EXERCISE DIRECTIONS:
Nothing but a number is expected: the count of lines in the data below that include "service".

::: SUPPLIED INFORMATION

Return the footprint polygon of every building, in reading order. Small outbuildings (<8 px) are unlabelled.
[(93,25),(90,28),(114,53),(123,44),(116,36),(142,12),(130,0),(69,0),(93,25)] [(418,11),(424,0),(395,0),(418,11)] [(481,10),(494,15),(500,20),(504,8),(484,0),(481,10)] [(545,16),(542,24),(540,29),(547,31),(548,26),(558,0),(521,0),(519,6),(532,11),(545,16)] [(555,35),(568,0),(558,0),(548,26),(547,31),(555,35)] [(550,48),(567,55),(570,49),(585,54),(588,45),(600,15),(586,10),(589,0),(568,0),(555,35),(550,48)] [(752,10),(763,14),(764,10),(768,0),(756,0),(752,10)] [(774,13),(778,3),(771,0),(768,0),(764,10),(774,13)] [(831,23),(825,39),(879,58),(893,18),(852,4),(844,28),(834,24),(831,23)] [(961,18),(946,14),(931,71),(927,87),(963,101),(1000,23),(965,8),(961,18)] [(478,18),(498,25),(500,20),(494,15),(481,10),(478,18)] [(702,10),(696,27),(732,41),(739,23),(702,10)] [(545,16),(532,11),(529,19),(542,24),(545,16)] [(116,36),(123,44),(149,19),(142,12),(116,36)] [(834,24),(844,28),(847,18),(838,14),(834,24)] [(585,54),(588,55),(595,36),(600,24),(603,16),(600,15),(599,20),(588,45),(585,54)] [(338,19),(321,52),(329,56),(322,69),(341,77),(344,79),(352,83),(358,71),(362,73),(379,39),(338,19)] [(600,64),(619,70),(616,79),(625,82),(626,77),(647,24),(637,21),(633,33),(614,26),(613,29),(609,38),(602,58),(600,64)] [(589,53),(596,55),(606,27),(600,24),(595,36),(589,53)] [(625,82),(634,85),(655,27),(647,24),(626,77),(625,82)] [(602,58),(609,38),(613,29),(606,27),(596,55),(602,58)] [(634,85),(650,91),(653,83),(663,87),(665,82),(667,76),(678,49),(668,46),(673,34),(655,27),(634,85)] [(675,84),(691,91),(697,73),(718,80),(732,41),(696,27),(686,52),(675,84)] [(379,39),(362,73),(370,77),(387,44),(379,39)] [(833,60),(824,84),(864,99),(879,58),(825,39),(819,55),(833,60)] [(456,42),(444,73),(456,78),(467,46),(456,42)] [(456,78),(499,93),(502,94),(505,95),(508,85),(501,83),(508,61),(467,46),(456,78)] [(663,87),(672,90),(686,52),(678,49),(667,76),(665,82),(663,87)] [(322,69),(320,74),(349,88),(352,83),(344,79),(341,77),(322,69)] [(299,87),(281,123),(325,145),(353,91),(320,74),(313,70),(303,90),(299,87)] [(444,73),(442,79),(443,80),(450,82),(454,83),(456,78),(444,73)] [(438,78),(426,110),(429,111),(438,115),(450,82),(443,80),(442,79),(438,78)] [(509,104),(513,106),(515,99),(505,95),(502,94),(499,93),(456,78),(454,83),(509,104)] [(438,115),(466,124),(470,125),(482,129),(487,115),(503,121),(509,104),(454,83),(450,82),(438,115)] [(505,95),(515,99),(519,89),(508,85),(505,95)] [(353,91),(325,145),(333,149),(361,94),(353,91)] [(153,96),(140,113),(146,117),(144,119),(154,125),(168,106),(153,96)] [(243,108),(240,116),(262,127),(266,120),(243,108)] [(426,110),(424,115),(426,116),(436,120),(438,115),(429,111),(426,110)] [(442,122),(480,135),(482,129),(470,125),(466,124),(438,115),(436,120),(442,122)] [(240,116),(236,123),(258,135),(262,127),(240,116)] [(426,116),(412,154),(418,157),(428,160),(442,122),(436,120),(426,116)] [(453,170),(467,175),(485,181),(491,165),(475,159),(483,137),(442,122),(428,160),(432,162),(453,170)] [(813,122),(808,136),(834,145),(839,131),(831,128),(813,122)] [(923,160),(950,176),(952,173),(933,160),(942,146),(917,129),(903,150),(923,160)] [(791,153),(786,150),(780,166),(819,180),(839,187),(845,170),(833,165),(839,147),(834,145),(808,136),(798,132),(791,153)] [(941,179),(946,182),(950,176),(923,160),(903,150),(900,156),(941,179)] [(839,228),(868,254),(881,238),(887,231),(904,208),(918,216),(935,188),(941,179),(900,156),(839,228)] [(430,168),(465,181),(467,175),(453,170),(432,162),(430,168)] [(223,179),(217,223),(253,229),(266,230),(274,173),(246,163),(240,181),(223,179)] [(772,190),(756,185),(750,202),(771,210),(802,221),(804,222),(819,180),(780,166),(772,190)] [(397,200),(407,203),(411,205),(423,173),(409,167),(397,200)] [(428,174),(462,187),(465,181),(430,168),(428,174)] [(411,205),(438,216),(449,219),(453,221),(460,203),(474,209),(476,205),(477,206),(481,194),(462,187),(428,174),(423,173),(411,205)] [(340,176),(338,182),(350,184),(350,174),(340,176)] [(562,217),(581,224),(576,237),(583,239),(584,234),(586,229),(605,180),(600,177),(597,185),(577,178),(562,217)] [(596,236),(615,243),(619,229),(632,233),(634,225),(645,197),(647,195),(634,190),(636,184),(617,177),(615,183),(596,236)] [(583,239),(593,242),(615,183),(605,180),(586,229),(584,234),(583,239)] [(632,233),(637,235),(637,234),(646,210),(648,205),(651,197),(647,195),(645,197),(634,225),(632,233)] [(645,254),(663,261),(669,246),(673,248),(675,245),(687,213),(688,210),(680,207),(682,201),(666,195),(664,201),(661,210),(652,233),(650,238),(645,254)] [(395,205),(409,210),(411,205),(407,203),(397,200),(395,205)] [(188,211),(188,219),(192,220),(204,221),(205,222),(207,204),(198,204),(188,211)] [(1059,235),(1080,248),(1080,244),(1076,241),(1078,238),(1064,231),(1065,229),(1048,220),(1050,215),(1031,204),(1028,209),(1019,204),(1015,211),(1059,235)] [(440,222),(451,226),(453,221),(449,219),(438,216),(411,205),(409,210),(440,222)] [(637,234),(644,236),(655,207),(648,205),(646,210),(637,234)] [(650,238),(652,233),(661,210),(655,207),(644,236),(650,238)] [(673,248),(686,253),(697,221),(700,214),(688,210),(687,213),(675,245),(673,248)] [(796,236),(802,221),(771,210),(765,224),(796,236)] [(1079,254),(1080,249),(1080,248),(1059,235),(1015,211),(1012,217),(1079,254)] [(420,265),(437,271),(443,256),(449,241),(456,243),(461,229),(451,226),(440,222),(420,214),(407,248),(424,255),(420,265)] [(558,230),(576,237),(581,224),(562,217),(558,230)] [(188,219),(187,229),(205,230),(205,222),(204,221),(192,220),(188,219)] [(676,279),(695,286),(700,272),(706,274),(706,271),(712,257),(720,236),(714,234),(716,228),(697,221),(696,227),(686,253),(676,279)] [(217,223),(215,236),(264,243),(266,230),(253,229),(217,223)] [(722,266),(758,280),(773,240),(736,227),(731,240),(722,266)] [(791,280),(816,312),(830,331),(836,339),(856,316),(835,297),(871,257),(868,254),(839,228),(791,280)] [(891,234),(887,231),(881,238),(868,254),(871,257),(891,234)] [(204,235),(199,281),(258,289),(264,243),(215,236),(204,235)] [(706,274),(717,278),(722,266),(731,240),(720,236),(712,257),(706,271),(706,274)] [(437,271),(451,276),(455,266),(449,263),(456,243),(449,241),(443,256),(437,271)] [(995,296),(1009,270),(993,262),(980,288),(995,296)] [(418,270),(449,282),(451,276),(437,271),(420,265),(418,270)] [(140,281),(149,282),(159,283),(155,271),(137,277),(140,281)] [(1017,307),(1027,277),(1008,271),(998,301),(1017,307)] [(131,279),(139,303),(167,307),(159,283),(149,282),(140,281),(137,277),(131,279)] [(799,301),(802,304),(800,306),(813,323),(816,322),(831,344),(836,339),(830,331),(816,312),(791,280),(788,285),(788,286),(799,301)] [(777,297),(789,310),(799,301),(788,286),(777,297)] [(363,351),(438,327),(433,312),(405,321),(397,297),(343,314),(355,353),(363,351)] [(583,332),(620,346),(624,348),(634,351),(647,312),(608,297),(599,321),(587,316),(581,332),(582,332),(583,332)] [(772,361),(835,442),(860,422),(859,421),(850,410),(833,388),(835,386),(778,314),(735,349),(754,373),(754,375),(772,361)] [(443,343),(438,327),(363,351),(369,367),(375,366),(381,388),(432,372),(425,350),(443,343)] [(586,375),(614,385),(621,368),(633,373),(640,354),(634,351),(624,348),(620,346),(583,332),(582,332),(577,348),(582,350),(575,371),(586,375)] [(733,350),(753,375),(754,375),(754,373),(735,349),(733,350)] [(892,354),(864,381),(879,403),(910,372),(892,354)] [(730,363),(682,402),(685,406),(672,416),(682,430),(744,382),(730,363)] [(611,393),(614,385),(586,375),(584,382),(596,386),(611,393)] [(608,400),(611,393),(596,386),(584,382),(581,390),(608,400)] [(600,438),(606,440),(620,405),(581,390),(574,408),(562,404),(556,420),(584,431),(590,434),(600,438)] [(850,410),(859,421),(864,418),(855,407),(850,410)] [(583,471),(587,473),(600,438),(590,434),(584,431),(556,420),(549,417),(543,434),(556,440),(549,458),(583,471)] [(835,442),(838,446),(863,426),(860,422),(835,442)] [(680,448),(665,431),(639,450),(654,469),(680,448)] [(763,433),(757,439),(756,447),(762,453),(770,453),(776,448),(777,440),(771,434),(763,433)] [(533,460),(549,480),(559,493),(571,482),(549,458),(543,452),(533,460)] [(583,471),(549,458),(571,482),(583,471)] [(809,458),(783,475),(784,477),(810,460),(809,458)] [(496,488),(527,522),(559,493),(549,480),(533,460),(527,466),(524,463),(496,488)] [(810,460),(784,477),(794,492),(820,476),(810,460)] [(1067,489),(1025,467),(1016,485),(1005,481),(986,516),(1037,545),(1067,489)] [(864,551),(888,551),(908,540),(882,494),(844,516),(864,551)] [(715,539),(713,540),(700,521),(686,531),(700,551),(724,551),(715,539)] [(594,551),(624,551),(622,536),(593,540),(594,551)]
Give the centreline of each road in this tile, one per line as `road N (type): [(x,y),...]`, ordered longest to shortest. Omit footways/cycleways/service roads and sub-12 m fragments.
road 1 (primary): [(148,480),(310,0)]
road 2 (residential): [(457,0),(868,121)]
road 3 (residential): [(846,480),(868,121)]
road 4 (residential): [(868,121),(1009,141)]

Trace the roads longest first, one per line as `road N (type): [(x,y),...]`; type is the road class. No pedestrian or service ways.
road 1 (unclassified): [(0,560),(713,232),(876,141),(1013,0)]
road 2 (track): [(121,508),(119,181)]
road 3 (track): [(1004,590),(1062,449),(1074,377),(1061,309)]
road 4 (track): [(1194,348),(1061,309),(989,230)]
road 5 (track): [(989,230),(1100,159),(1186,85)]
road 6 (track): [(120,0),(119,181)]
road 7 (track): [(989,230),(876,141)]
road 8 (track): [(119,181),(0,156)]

::::::

REPLY:
2